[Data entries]
--

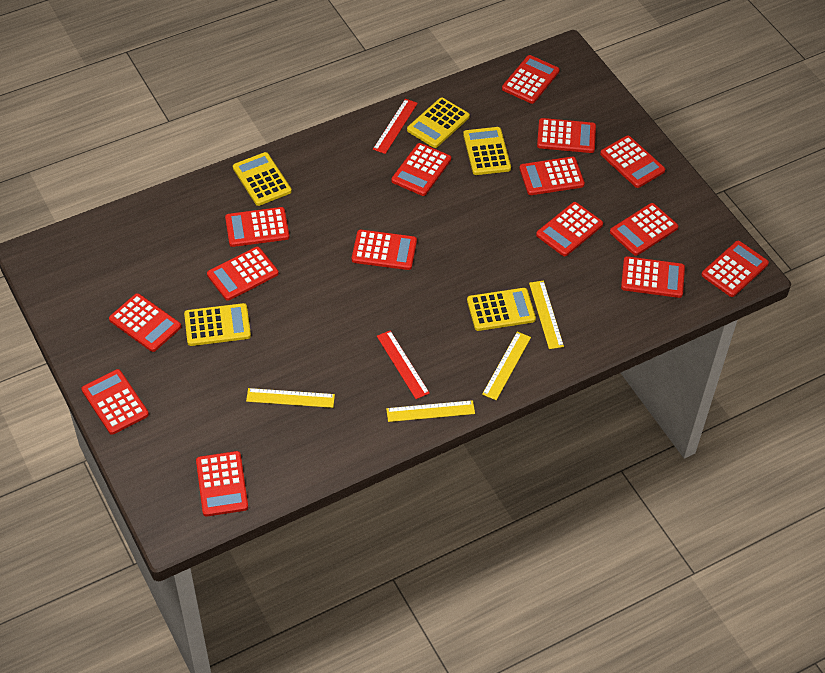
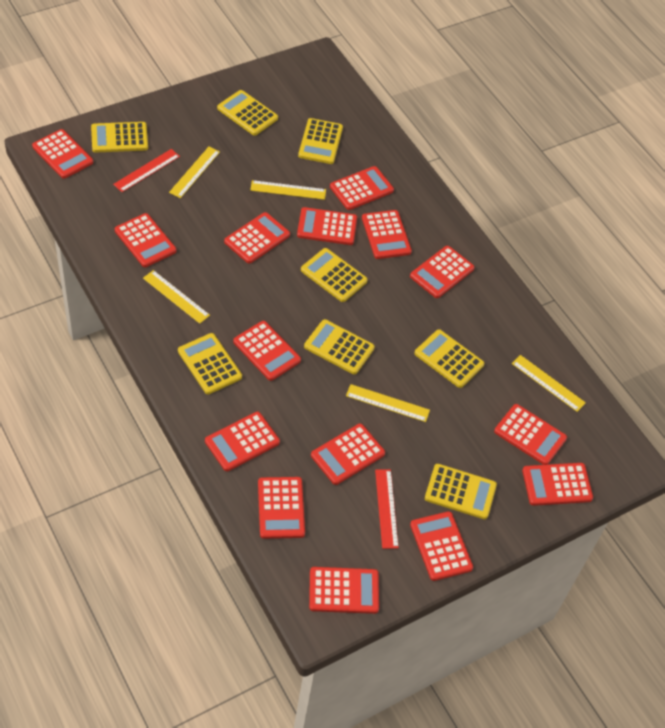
yellow calculator: 5 -> 8
yellow ruler: 4 -> 5

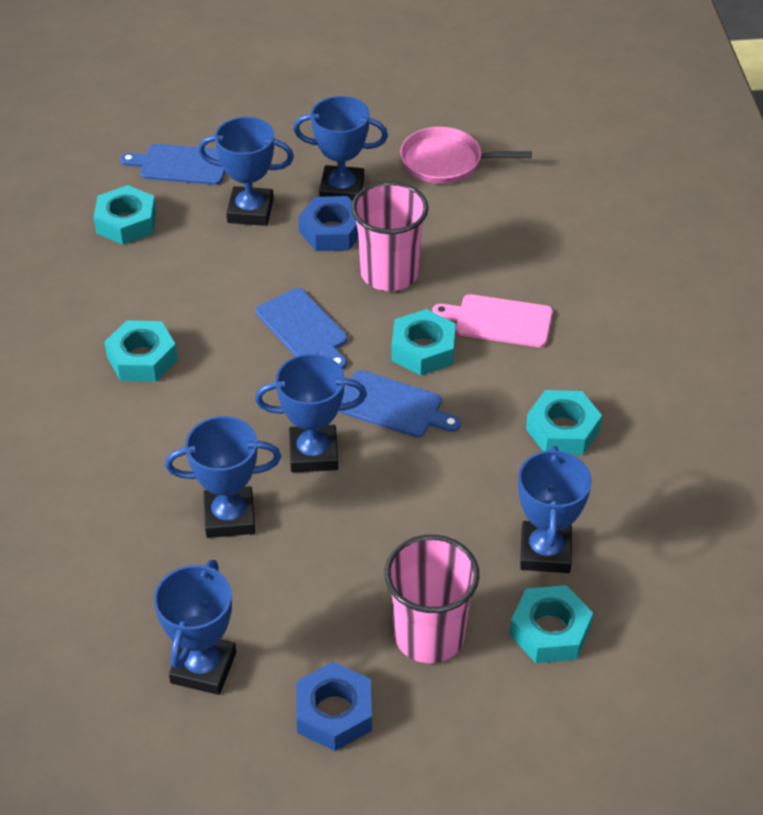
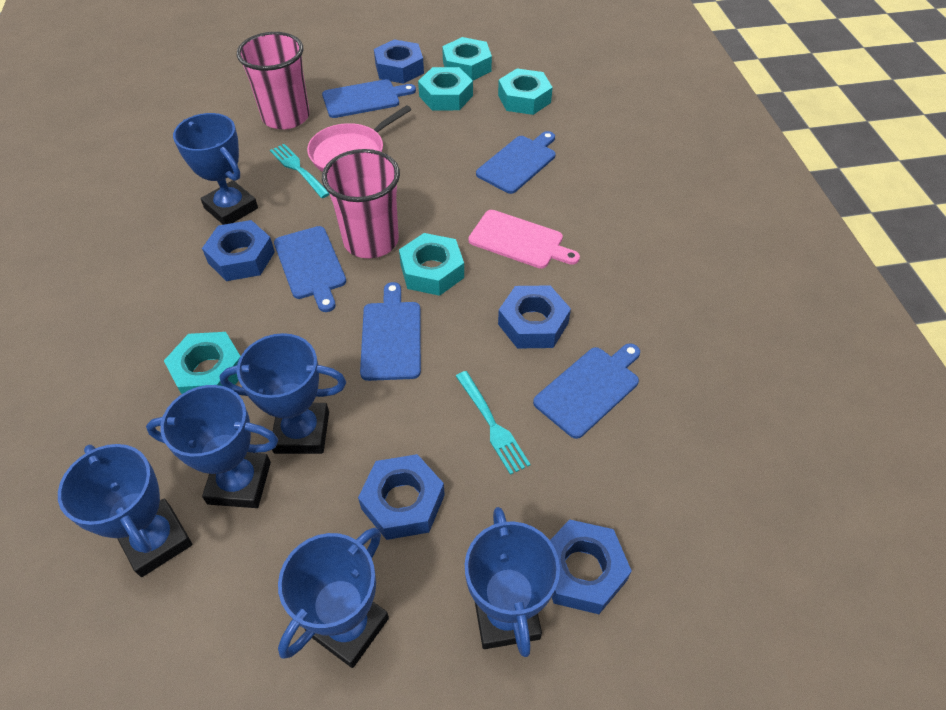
blue cutting board: 3 -> 5
blue nut: 2 -> 5
turquoise fork: 0 -> 2

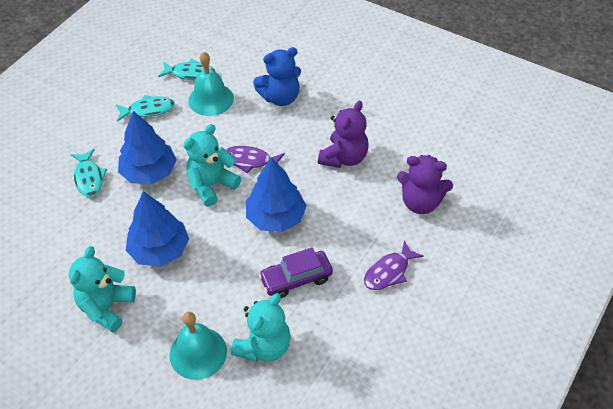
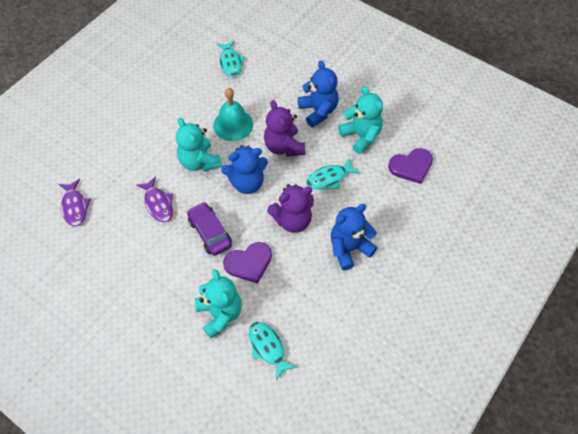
blue teddy bear: 1 -> 3
blue tree: 3 -> 0
purple heart: 0 -> 2
turquoise bell: 2 -> 1

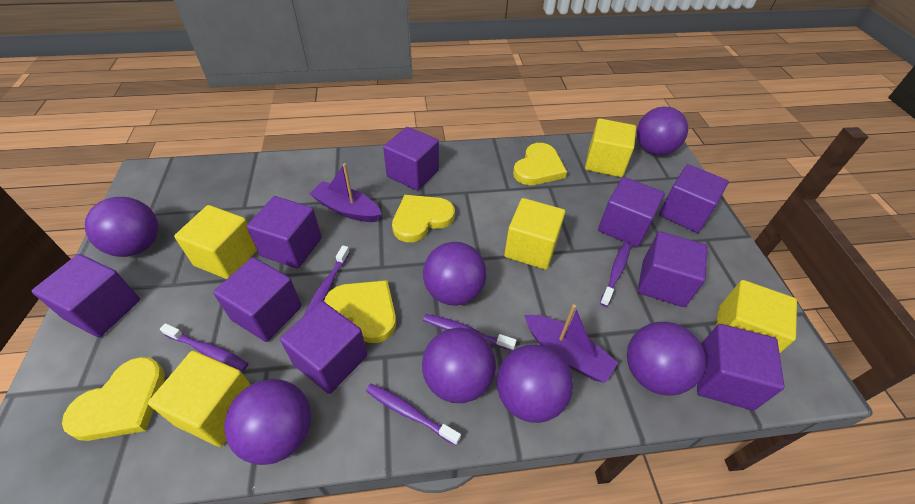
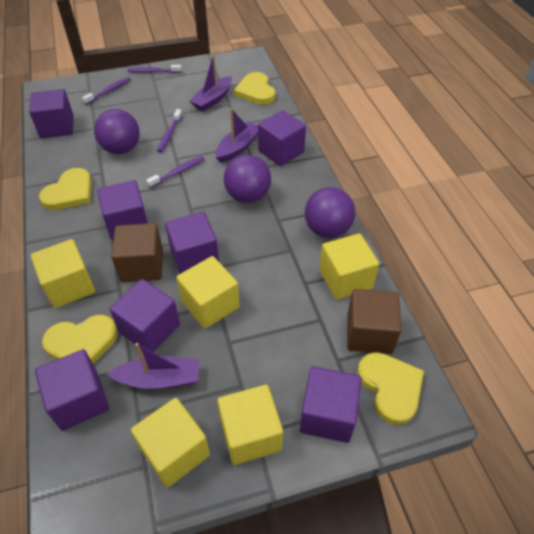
brown cube: 0 -> 2
purple ball: 7 -> 3
purple boat: 2 -> 3
purple cube: 9 -> 7
purple toothbrush: 5 -> 4

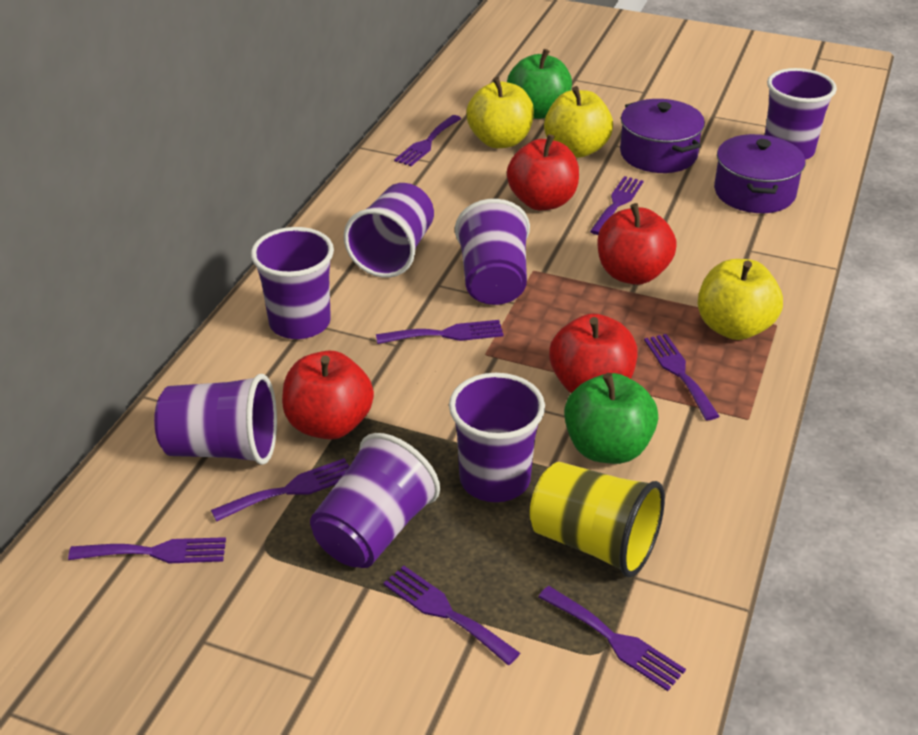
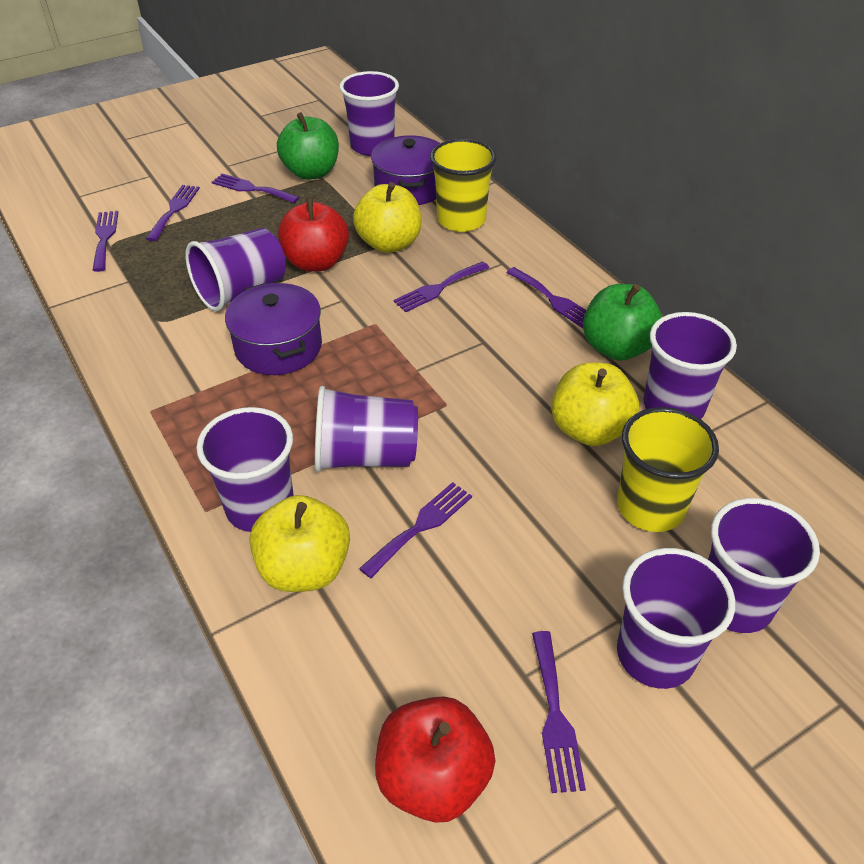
purple fork: 8 -> 7
red apple: 4 -> 2
yellow cup: 1 -> 2

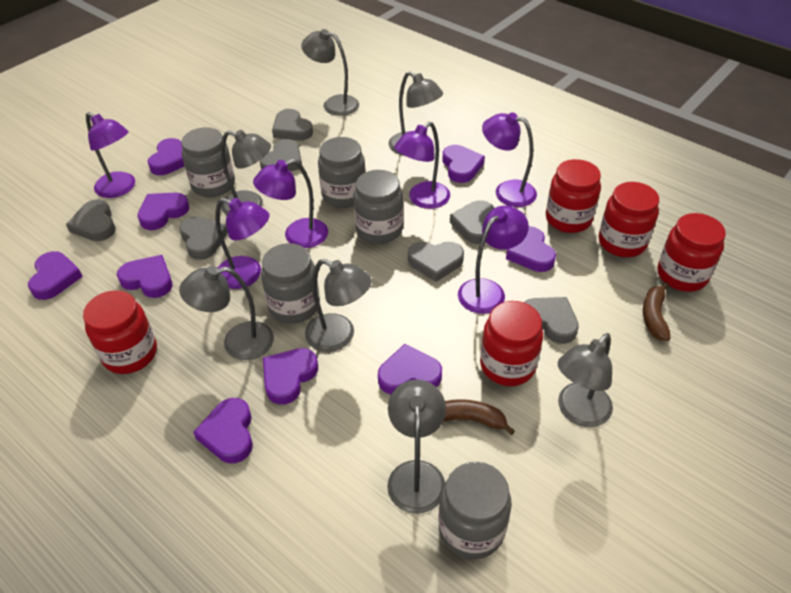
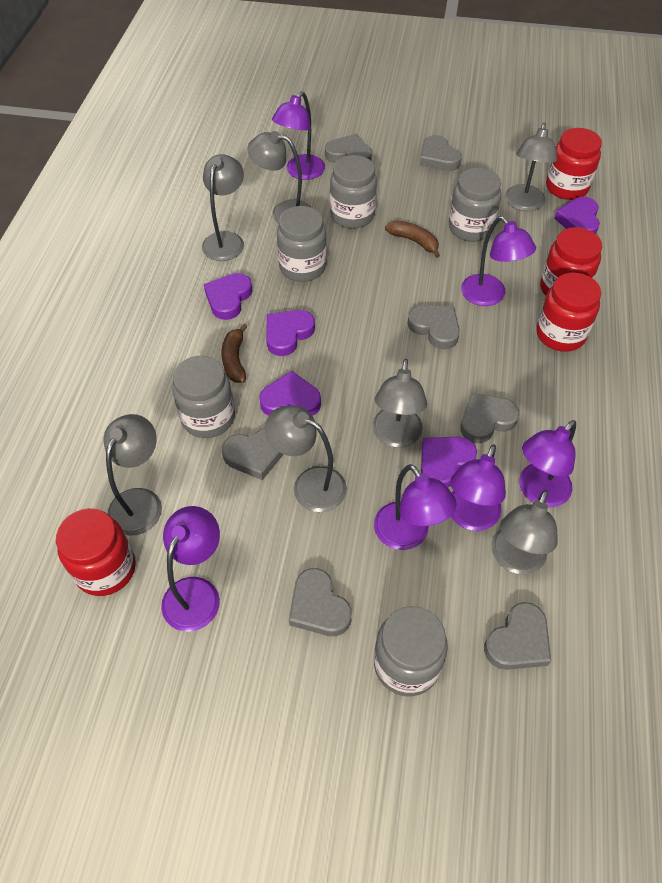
purple heart: 9 -> 5
red jar: 5 -> 4

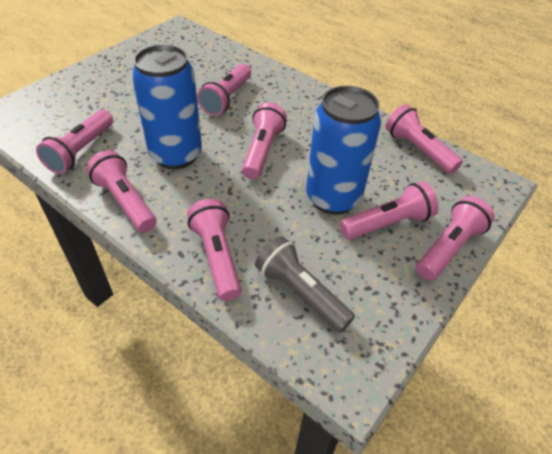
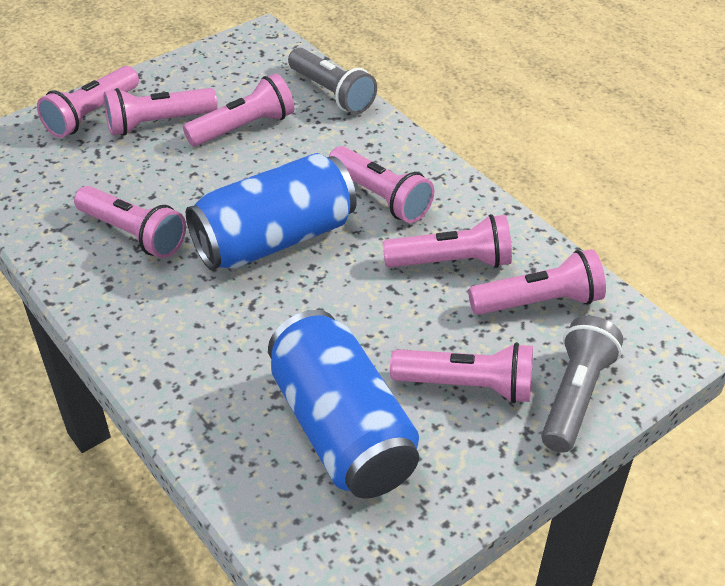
grey flashlight: 1 -> 2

--

▶ **THE PROBLEM**: Skip the pictures, then return the rest of the data exactly.

▶ **SOLUTION TO THE EXERCISE**:
yellow calculator: 5 -> 8
yellow ruler: 4 -> 5

blue cutting board: 3 -> 5
blue nut: 2 -> 5
turquoise fork: 0 -> 2

blue teddy bear: 1 -> 3
blue tree: 3 -> 0
purple heart: 0 -> 2
turquoise bell: 2 -> 1

brown cube: 0 -> 2
purple ball: 7 -> 3
purple boat: 2 -> 3
purple cube: 9 -> 7
purple toothbrush: 5 -> 4

purple fork: 8 -> 7
red apple: 4 -> 2
yellow cup: 1 -> 2

purple heart: 9 -> 5
red jar: 5 -> 4

grey flashlight: 1 -> 2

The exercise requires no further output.